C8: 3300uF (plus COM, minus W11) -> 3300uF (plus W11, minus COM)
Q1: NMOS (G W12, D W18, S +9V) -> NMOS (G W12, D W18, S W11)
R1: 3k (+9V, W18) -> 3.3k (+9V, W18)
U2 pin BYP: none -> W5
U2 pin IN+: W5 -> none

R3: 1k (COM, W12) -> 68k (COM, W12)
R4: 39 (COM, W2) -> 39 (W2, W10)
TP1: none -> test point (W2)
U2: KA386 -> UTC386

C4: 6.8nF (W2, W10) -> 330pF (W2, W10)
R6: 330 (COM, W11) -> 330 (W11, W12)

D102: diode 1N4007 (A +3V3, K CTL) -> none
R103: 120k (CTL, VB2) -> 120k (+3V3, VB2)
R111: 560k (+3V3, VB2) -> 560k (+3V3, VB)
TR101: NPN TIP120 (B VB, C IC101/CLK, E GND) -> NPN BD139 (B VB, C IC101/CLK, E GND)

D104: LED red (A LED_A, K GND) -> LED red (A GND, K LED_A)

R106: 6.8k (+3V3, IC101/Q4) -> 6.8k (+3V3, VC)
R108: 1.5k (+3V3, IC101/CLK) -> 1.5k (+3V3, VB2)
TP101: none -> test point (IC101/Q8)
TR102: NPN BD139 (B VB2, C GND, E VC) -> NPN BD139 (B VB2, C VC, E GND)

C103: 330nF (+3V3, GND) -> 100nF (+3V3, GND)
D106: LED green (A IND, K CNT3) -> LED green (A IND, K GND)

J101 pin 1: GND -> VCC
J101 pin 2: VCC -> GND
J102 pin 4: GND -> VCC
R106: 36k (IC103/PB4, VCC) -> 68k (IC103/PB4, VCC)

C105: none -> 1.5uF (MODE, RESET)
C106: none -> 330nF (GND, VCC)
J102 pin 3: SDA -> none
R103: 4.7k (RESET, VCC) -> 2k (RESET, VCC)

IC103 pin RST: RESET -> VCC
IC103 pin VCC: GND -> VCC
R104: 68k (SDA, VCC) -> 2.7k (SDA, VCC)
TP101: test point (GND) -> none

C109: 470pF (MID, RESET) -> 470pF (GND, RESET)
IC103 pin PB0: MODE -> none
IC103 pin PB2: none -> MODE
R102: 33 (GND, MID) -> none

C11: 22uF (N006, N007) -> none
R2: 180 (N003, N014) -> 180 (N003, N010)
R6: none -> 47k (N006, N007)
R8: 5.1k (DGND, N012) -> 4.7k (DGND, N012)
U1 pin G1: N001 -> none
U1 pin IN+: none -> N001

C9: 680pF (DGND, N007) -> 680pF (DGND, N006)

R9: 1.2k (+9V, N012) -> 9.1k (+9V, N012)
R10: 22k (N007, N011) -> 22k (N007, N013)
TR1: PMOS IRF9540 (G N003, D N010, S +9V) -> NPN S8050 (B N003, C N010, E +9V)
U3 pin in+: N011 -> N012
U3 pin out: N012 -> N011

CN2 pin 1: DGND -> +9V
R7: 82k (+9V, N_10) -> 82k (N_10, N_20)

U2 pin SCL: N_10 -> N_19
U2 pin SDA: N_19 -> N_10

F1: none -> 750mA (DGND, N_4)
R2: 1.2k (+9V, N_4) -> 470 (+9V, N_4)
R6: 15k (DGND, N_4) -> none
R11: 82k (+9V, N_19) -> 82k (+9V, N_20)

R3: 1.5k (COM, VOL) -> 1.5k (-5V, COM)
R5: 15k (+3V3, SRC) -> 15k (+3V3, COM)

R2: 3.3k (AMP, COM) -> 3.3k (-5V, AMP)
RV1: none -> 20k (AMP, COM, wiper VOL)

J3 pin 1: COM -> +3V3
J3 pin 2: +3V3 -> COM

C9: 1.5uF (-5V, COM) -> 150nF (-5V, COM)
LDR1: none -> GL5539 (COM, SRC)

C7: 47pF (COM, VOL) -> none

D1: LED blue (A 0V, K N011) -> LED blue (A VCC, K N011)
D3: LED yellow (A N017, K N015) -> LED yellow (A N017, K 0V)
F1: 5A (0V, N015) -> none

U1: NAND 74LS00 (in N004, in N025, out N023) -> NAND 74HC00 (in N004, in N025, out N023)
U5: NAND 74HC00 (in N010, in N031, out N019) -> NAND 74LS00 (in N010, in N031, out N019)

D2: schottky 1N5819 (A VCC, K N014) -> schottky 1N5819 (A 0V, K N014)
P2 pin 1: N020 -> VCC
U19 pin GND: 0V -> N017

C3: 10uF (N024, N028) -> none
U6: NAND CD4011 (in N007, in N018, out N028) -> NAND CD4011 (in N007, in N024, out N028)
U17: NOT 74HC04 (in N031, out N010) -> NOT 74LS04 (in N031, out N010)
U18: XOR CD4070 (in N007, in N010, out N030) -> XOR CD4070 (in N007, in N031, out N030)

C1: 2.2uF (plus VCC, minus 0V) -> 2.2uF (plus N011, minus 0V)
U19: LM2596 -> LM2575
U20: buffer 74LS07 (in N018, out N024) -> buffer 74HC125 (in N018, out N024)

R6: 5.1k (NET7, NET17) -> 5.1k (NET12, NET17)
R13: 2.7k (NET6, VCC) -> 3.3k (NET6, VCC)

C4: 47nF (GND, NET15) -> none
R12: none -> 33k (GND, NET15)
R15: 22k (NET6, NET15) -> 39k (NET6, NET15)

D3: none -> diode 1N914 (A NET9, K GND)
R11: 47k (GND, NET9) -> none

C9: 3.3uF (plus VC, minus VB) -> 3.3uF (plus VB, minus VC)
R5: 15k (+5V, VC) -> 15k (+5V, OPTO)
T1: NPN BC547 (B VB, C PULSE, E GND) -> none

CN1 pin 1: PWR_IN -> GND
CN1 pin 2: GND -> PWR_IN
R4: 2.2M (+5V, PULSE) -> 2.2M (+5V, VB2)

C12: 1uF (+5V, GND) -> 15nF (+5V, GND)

■ Goal of the exercise
Where the line containing "R5: 15k (+5V, VC) -> 15k (+5V, OPTO)" appears, begin a word-for-word copy and carry it through the last line of the listing, leaving out all other lines.

■ Answer section
R5: 15k (+5V, VC) -> 15k (+5V, OPTO)
T1: NPN BC547 (B VB, C PULSE, E GND) -> none

CN1 pin 1: PWR_IN -> GND
CN1 pin 2: GND -> PWR_IN
R4: 2.2M (+5V, PULSE) -> 2.2M (+5V, VB2)

C12: 1uF (+5V, GND) -> 15nF (+5V, GND)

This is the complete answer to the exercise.